• **REQUIRED ACTION**: Note each line of the entries that includes "bear". Then copy those lines.

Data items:
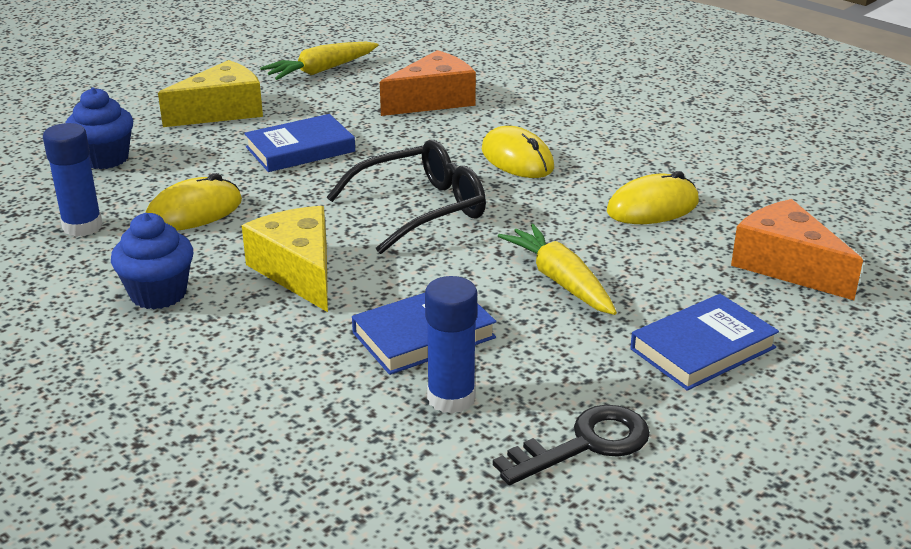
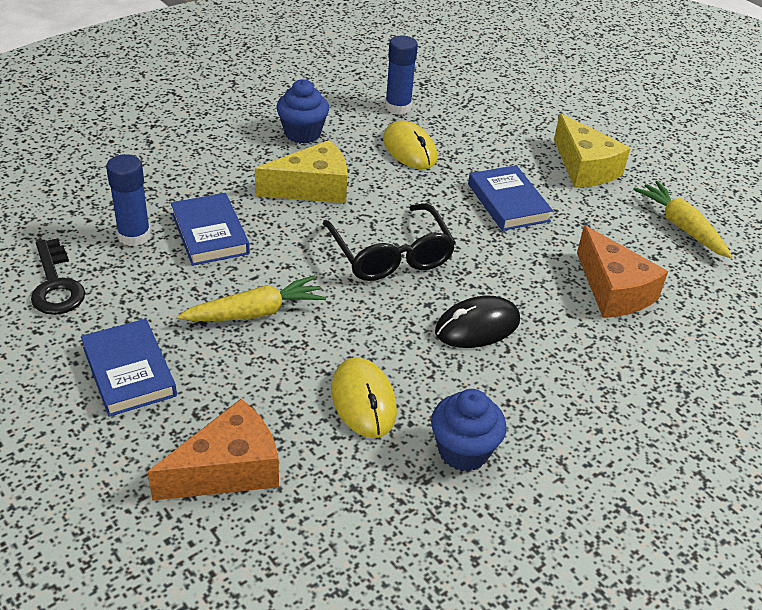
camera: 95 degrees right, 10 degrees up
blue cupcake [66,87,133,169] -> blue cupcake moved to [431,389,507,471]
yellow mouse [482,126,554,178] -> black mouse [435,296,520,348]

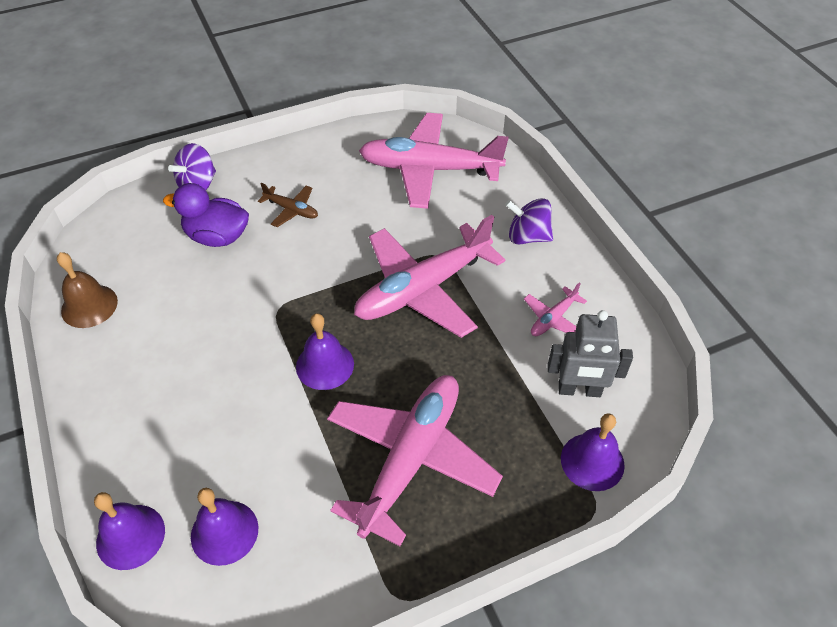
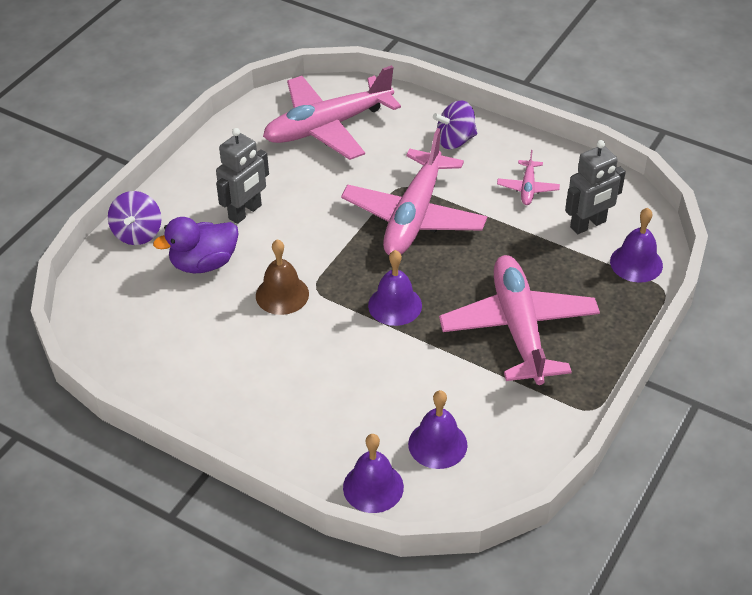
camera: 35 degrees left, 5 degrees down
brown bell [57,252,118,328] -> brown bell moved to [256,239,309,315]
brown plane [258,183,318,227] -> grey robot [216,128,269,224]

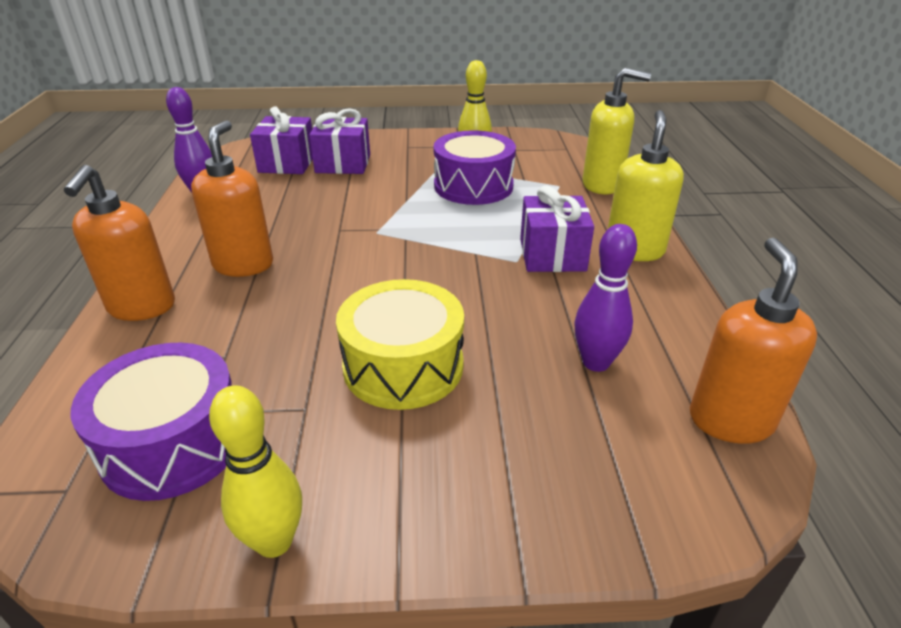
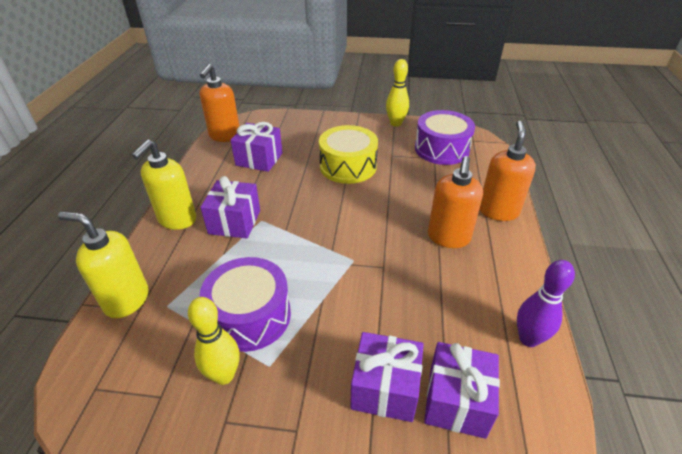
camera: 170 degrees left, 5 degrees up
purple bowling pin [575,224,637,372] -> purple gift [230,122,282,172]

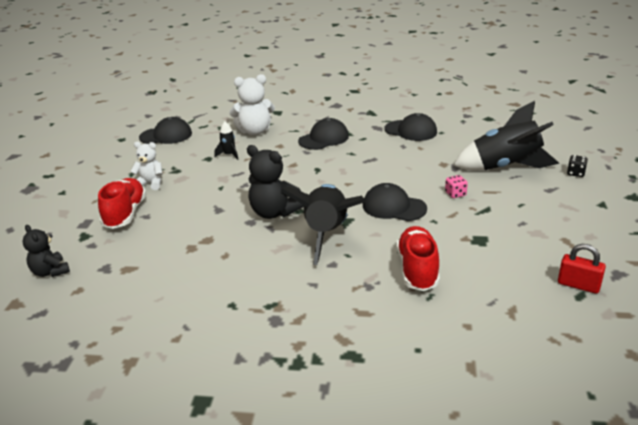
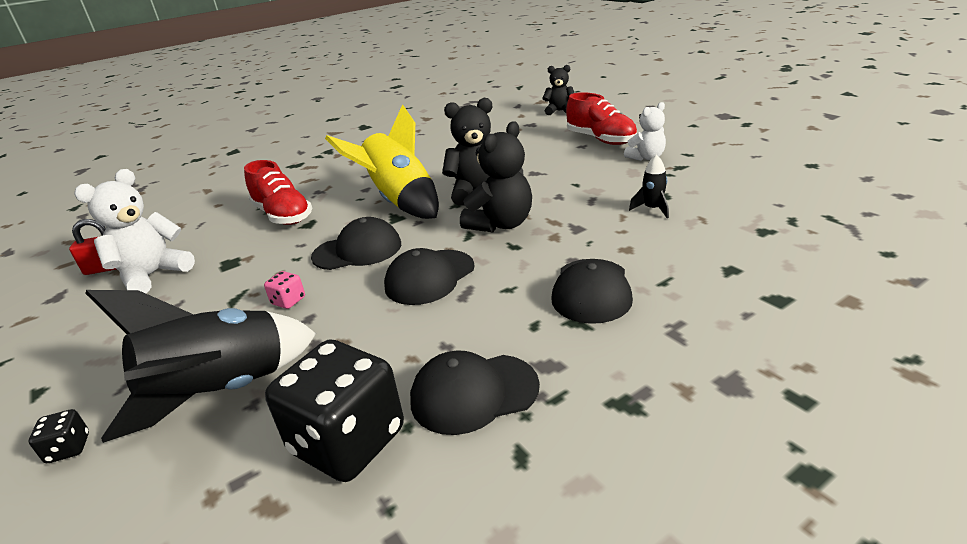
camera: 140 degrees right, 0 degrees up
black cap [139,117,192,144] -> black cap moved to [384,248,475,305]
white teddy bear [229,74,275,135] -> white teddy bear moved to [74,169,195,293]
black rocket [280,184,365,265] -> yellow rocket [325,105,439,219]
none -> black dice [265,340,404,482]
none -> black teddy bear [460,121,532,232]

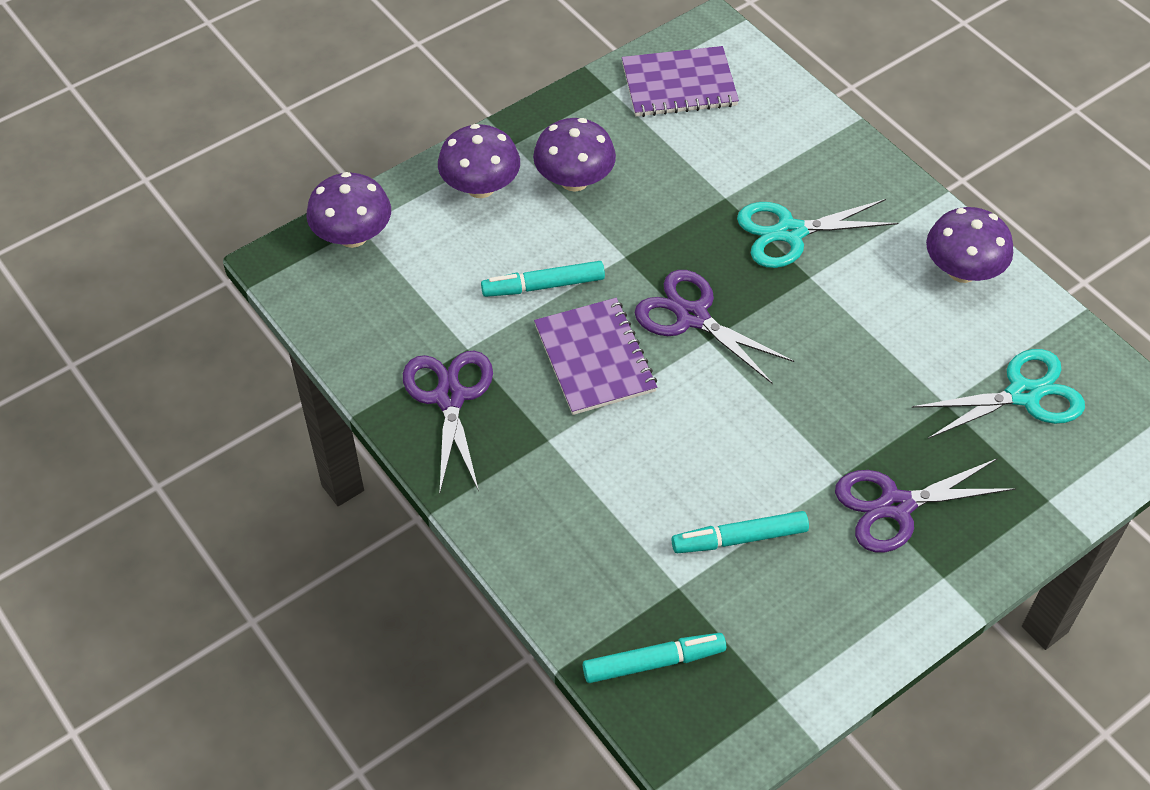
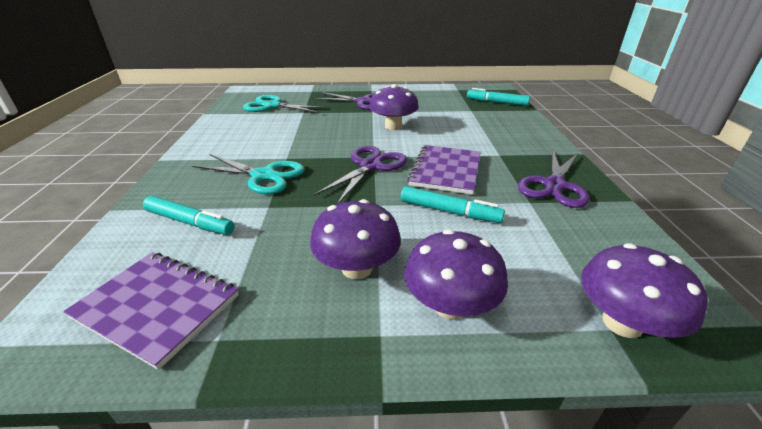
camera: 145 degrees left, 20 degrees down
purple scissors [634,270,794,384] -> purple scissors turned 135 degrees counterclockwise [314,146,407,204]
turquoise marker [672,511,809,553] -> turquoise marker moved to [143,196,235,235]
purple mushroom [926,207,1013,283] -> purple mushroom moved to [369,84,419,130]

• **WRITTEN RESPONSE**:
white teddy bear [229,74,275,135] -> white teddy bear moved to [74,169,195,293]
none -> black teddy bear [460,121,532,232]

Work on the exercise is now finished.